EXERCISE DETAILS: Print back each record unchanged, without pictures.

++++ DATA SHOWN ++++

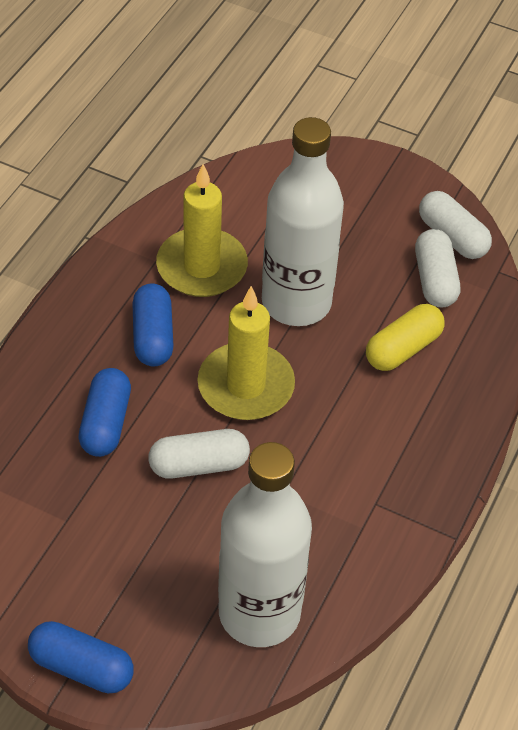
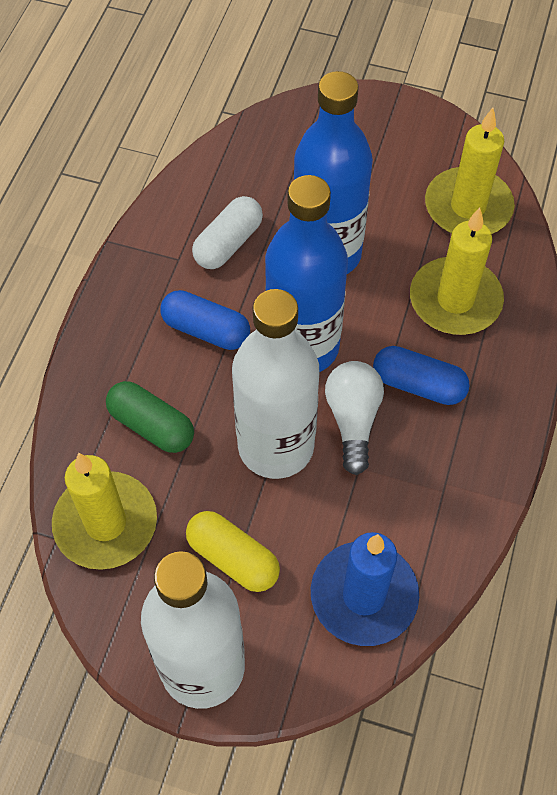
blue bottle: 0 -> 2
blue candle: 0 -> 1
blue capsule: 3 -> 2
green capsule: 0 -> 1
white capsule: 3 -> 1
white light bulb: 0 -> 1
yellow candle: 2 -> 3

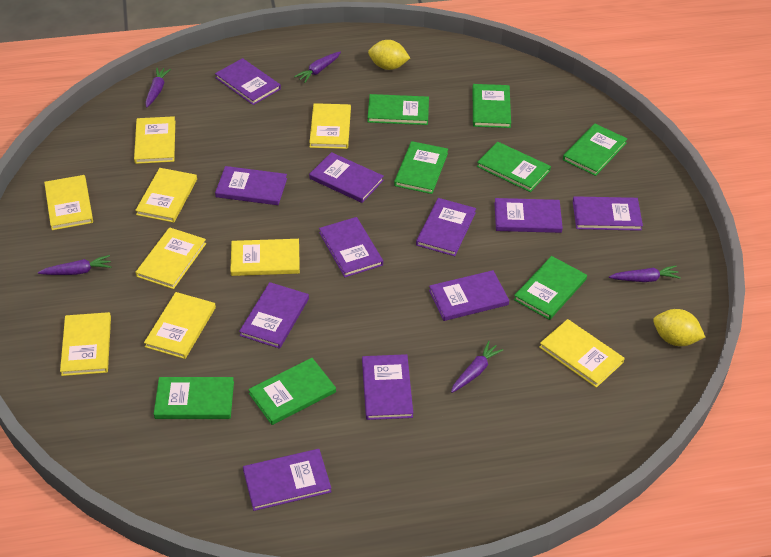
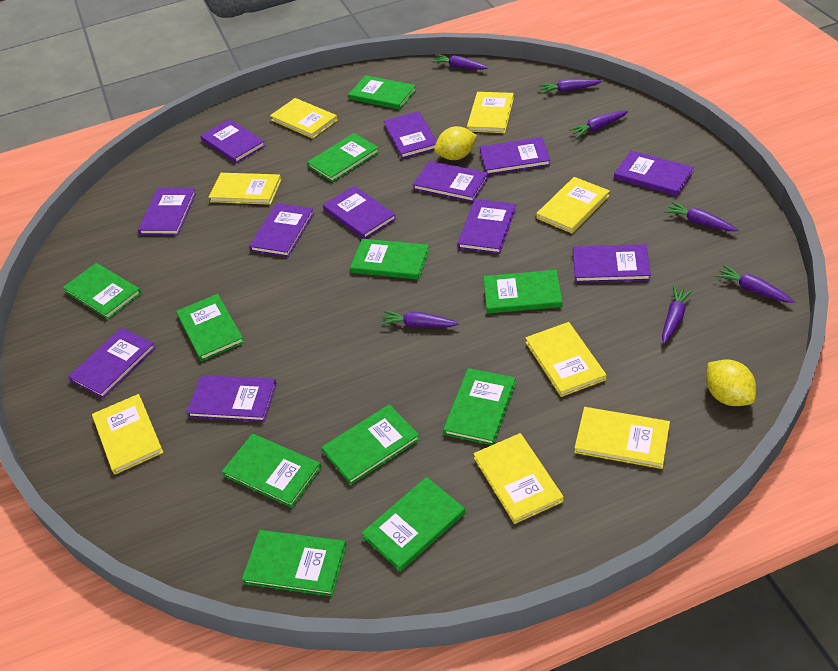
green book: 8 -> 11
purple book: 11 -> 12
purple carrot: 5 -> 7
yellow book: 9 -> 8

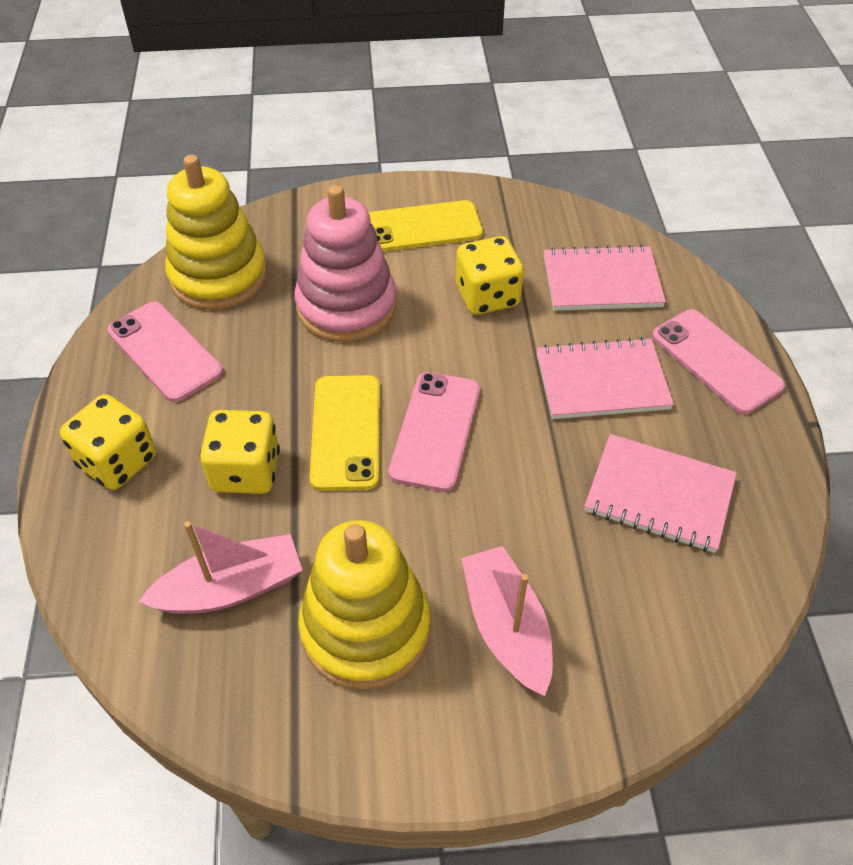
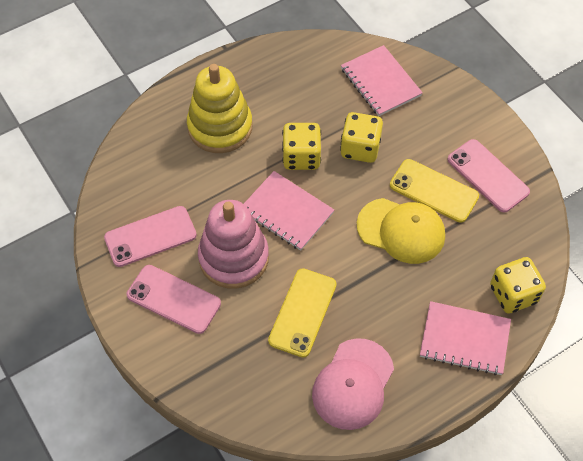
pink boat: 2 -> 0
pink cap: 0 -> 1
yellow cap: 0 -> 1
yellow stacking toy: 2 -> 1

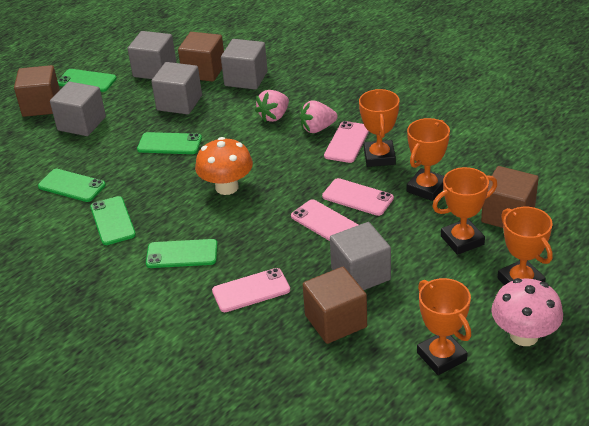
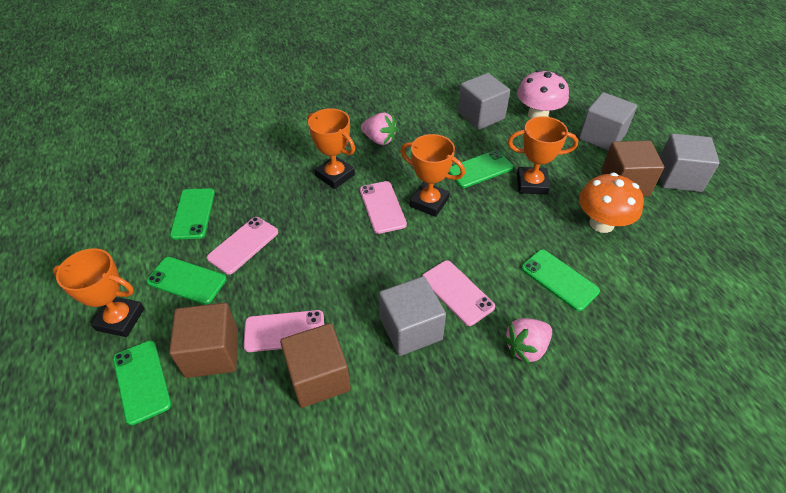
brown cube: 4 -> 3
grey cube: 5 -> 4
orange trophy: 5 -> 4

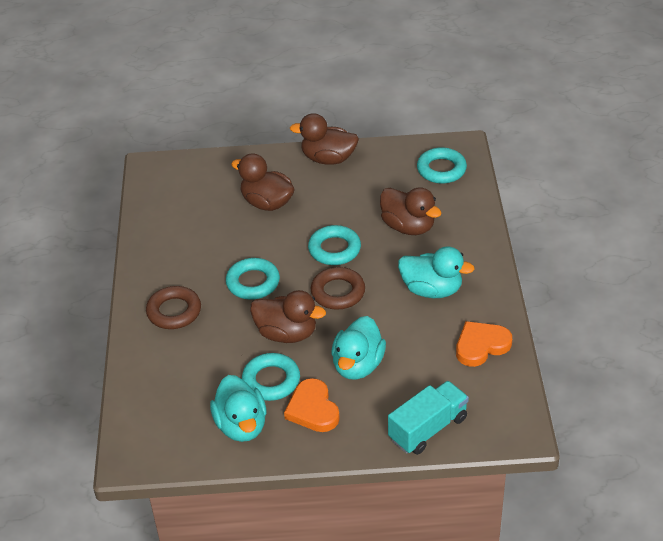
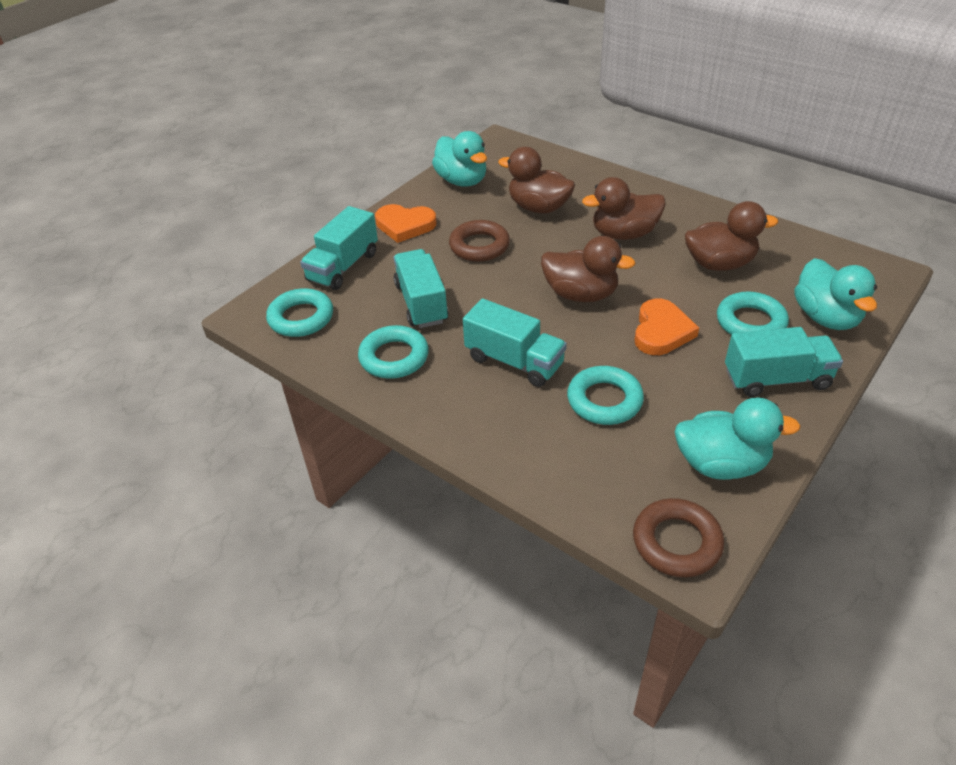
turquoise truck: 1 -> 4

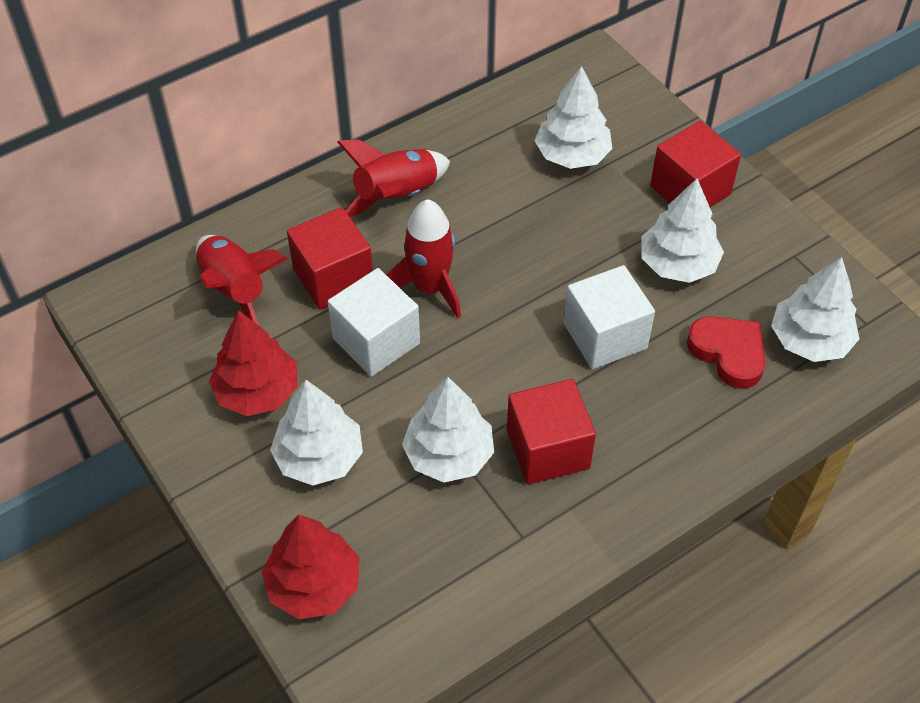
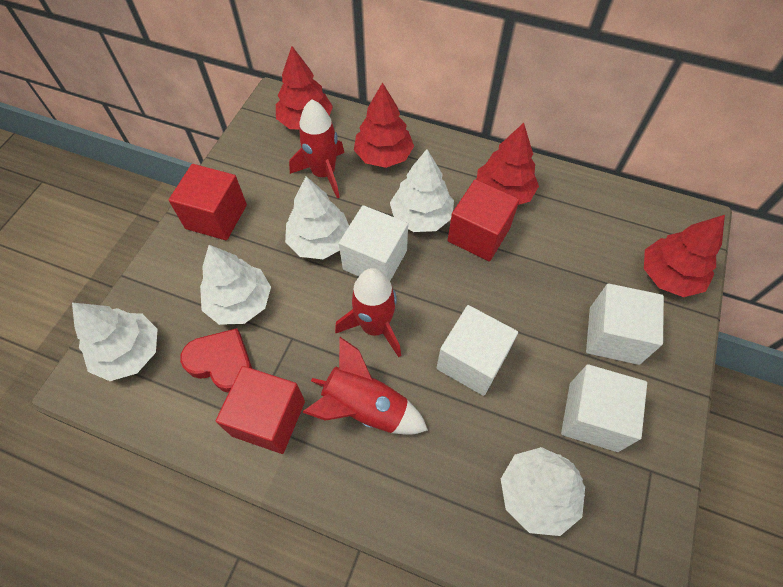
red tree: 2 -> 4
white cube: 2 -> 4

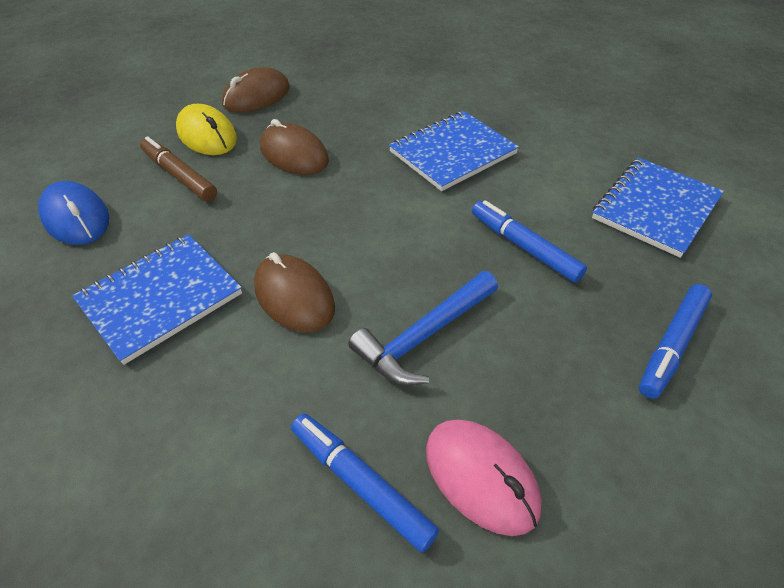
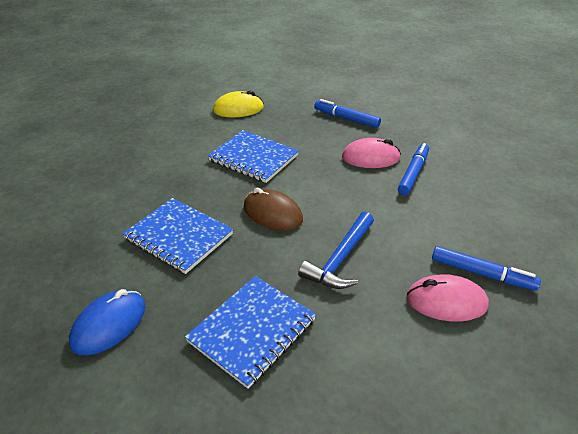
brown marker: 1 -> 0
brown mouse: 3 -> 1
pink mouse: 1 -> 2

++++

RESPONSE FOR THIS EXERCISE:
blue bottle: 0 -> 2
blue candle: 0 -> 1
blue capsule: 3 -> 2
green capsule: 0 -> 1
white capsule: 3 -> 1
white light bulb: 0 -> 1
yellow candle: 2 -> 3

green book: 8 -> 11
purple book: 11 -> 12
purple carrot: 5 -> 7
yellow book: 9 -> 8

pink boat: 2 -> 0
pink cap: 0 -> 1
yellow cap: 0 -> 1
yellow stacking toy: 2 -> 1

brown cube: 4 -> 3
grey cube: 5 -> 4
orange trophy: 5 -> 4

turquoise truck: 1 -> 4

red tree: 2 -> 4
white cube: 2 -> 4

brown marker: 1 -> 0
brown mouse: 3 -> 1
pink mouse: 1 -> 2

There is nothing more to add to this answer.